**Problem to solve**
In the entries below, find the line with "U3 pin STAT: NET12 -> NET14" and the line with "R6: 12 (BUF, MID) -> 360 (BUF, MID)". Reproduce those two lines and every line between them exactly, and nothing more.

**Input for this task**
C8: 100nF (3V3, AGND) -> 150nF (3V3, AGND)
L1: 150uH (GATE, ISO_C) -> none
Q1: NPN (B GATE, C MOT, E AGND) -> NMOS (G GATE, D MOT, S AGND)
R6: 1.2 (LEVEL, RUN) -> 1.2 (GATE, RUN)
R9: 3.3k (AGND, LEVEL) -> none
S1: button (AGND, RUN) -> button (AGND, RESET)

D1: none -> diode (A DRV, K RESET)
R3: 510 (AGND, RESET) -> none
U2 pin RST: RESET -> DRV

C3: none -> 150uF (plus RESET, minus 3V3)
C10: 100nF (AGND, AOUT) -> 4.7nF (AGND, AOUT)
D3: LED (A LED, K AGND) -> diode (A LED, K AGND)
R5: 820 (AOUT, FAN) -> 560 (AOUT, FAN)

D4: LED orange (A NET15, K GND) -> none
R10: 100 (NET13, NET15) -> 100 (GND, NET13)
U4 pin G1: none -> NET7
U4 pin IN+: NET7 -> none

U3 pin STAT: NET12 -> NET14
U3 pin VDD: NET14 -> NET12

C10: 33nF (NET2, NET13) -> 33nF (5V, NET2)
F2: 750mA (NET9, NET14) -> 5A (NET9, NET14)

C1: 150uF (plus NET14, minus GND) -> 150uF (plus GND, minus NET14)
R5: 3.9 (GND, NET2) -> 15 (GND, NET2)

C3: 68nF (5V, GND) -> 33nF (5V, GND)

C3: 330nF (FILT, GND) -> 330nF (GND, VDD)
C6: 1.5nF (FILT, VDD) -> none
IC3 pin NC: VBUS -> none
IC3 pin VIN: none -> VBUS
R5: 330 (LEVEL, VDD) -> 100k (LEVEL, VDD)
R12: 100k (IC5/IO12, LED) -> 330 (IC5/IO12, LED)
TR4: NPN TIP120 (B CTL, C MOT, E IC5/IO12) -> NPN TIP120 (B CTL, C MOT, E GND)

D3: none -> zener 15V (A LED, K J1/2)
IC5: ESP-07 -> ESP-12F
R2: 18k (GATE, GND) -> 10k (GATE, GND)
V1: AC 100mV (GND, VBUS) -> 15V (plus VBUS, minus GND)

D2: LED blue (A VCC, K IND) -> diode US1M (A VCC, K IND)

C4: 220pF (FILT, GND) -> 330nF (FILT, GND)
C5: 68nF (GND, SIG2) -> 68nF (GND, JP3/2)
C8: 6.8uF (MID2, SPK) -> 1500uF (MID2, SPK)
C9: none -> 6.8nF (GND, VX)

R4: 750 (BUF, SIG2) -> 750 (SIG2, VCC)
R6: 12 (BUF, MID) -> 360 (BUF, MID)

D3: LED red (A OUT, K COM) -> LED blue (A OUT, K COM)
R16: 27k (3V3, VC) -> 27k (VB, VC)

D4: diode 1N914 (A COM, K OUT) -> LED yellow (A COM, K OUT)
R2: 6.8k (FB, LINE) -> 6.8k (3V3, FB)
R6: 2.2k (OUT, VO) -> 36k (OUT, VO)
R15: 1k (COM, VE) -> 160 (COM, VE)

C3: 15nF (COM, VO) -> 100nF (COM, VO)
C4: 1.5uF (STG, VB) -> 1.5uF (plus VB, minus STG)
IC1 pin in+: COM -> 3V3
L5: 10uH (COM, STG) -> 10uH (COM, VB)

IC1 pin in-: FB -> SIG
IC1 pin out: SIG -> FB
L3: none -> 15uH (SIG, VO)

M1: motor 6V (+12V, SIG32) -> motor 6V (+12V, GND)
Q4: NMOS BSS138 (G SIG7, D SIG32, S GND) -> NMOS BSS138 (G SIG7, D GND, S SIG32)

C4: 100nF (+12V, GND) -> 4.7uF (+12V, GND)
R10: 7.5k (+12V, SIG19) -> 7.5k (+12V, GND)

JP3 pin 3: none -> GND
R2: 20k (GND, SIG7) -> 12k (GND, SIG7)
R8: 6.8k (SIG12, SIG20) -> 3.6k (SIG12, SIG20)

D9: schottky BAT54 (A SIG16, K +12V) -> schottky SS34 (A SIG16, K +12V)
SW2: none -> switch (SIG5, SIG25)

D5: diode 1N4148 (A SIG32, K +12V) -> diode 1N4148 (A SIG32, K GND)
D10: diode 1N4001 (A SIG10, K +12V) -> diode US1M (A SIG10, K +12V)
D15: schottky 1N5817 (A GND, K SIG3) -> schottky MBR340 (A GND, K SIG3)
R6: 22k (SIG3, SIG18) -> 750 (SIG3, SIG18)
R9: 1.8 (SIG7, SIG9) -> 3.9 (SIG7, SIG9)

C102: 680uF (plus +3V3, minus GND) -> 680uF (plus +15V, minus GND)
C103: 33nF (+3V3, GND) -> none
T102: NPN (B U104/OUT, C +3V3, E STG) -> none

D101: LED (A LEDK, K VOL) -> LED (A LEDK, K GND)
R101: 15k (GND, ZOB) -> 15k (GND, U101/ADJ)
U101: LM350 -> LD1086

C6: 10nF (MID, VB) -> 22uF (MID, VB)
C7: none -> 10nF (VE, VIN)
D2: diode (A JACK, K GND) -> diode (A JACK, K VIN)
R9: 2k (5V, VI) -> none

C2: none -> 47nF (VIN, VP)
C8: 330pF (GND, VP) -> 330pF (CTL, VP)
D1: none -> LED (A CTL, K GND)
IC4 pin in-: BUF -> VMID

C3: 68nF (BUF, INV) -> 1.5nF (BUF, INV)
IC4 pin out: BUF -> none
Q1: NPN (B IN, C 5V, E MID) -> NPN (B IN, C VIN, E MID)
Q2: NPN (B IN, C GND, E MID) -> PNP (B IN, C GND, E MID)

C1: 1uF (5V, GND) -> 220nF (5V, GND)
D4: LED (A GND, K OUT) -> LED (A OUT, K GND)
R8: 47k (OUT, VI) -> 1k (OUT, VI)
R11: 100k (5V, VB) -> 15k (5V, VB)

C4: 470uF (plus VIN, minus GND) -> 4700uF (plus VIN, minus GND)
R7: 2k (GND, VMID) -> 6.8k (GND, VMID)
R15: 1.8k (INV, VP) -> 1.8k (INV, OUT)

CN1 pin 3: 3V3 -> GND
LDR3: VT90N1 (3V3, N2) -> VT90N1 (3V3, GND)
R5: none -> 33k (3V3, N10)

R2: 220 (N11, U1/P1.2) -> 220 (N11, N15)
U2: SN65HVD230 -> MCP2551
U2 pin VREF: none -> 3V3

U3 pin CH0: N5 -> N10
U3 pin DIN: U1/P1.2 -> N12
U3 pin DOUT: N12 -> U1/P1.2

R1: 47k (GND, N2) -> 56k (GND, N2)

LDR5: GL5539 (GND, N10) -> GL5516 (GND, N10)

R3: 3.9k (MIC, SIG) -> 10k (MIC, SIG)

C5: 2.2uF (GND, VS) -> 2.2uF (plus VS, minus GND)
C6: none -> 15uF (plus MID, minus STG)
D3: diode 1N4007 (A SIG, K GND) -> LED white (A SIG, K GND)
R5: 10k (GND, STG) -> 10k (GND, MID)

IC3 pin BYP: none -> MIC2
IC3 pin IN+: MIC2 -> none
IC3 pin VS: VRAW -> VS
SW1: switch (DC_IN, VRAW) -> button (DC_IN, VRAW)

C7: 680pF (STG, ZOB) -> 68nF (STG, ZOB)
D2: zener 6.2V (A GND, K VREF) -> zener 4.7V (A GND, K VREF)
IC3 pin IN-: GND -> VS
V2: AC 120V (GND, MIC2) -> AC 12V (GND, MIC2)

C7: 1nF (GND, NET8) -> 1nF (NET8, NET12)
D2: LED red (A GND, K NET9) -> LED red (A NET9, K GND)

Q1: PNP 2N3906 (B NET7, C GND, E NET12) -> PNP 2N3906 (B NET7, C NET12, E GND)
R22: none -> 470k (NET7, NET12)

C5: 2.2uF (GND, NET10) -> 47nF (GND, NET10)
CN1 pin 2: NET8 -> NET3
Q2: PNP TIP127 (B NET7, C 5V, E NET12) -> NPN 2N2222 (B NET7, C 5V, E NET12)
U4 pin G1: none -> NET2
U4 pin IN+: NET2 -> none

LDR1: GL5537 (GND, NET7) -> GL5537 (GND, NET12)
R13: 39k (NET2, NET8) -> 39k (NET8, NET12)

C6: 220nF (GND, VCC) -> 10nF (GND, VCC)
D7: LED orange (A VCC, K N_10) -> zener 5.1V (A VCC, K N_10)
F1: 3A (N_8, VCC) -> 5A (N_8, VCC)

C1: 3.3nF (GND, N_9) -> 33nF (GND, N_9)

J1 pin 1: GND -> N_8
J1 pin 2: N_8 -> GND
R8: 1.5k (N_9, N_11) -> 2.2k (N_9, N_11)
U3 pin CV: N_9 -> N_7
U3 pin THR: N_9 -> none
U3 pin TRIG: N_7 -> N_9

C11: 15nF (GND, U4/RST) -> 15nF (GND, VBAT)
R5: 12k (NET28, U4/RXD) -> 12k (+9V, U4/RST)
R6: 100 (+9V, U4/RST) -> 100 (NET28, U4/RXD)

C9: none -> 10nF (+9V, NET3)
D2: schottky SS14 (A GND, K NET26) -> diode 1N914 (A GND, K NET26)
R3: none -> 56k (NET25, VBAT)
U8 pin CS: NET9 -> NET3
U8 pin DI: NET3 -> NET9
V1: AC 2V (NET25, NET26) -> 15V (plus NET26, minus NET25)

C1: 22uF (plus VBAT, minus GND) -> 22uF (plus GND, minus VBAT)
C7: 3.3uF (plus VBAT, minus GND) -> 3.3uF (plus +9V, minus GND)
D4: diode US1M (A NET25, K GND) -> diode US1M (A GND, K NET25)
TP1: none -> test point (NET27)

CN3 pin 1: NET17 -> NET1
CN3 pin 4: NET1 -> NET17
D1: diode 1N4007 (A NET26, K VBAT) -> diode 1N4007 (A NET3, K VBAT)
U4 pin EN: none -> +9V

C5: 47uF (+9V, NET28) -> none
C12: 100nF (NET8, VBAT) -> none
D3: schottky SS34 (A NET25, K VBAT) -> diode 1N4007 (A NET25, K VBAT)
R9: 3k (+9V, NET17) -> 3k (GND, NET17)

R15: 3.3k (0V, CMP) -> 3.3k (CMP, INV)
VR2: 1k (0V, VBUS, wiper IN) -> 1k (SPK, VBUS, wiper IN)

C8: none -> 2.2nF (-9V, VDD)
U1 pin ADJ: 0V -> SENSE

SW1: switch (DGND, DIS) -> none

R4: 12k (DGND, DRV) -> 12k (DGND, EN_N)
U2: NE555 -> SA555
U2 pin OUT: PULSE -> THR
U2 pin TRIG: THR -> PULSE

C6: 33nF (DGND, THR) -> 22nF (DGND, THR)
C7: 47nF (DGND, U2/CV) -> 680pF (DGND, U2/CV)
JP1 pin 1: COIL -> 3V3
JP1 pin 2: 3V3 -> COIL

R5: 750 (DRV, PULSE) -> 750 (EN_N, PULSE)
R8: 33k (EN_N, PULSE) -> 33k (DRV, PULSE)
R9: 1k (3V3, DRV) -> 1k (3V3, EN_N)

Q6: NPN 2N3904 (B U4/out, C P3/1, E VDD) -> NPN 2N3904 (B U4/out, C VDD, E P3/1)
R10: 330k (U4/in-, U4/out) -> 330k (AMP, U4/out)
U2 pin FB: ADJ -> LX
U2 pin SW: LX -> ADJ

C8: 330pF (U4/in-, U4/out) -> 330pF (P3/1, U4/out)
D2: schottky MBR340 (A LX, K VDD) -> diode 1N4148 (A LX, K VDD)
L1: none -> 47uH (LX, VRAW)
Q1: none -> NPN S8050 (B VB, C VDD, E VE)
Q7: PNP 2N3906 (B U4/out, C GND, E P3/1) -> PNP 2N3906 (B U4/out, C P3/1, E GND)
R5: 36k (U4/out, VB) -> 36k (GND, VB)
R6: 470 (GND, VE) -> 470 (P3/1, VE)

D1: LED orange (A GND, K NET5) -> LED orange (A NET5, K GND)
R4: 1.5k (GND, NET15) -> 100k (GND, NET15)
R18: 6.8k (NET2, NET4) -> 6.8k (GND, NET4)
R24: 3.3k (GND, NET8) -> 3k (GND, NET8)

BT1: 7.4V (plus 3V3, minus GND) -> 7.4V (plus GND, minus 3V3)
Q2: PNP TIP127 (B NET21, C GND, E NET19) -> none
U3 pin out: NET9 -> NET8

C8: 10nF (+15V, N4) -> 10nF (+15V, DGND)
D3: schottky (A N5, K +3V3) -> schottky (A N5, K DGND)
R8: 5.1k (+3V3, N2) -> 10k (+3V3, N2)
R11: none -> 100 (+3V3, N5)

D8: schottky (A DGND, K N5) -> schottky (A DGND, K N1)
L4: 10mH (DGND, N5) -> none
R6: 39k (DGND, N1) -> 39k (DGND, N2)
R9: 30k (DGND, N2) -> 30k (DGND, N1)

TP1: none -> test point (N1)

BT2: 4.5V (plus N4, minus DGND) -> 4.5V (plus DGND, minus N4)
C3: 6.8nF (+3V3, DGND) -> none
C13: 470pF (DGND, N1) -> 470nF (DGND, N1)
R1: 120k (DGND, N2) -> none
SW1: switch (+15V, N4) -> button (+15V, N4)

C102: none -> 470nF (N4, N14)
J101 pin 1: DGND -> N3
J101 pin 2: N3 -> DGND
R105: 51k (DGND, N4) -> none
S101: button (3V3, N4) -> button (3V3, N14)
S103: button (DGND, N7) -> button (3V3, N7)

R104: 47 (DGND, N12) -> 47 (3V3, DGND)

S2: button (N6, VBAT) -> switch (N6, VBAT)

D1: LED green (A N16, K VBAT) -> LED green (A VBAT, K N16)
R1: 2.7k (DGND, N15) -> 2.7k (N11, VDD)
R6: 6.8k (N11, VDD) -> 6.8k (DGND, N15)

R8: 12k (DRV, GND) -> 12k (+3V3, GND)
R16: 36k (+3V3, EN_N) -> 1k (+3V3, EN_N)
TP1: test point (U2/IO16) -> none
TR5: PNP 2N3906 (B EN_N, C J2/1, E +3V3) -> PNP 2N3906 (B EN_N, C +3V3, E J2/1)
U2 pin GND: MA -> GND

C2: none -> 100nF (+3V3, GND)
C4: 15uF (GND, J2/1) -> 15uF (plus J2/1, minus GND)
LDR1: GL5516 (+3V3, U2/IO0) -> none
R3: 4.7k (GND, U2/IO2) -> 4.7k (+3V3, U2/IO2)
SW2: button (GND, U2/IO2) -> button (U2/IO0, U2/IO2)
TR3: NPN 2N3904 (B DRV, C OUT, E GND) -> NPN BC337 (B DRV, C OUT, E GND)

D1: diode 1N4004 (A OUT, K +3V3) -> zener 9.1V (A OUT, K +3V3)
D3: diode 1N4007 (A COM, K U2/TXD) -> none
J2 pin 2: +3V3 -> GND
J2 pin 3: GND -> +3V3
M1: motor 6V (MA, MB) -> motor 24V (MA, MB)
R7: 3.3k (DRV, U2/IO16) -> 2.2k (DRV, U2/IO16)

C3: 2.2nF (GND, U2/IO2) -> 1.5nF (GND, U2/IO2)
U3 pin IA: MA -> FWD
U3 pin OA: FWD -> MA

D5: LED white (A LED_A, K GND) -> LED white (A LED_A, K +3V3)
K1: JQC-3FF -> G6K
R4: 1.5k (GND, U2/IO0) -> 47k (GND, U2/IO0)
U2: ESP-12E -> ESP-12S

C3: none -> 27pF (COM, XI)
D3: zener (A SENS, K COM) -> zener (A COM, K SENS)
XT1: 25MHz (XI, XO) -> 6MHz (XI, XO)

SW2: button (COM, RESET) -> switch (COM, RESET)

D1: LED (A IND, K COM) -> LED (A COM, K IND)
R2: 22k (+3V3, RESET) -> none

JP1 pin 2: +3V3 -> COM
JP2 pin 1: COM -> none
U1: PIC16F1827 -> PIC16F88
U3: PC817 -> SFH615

**Answer to this task**
U3 pin STAT: NET12 -> NET14
U3 pin VDD: NET14 -> NET12

C10: 33nF (NET2, NET13) -> 33nF (5V, NET2)
F2: 750mA (NET9, NET14) -> 5A (NET9, NET14)

C1: 150uF (plus NET14, minus GND) -> 150uF (plus GND, minus NET14)
R5: 3.9 (GND, NET2) -> 15 (GND, NET2)

C3: 68nF (5V, GND) -> 33nF (5V, GND)

C3: 330nF (FILT, GND) -> 330nF (GND, VDD)
C6: 1.5nF (FILT, VDD) -> none
IC3 pin NC: VBUS -> none
IC3 pin VIN: none -> VBUS
R5: 330 (LEVEL, VDD) -> 100k (LEVEL, VDD)
R12: 100k (IC5/IO12, LED) -> 330 (IC5/IO12, LED)
TR4: NPN TIP120 (B CTL, C MOT, E IC5/IO12) -> NPN TIP120 (B CTL, C MOT, E GND)

D3: none -> zener 15V (A LED, K J1/2)
IC5: ESP-07 -> ESP-12F
R2: 18k (GATE, GND) -> 10k (GATE, GND)
V1: AC 100mV (GND, VBUS) -> 15V (plus VBUS, minus GND)

D2: LED blue (A VCC, K IND) -> diode US1M (A VCC, K IND)

C4: 220pF (FILT, GND) -> 330nF (FILT, GND)
C5: 68nF (GND, SIG2) -> 68nF (GND, JP3/2)
C8: 6.8uF (MID2, SPK) -> 1500uF (MID2, SPK)
C9: none -> 6.8nF (GND, VX)

R4: 750 (BUF, SIG2) -> 750 (SIG2, VCC)
R6: 12 (BUF, MID) -> 360 (BUF, MID)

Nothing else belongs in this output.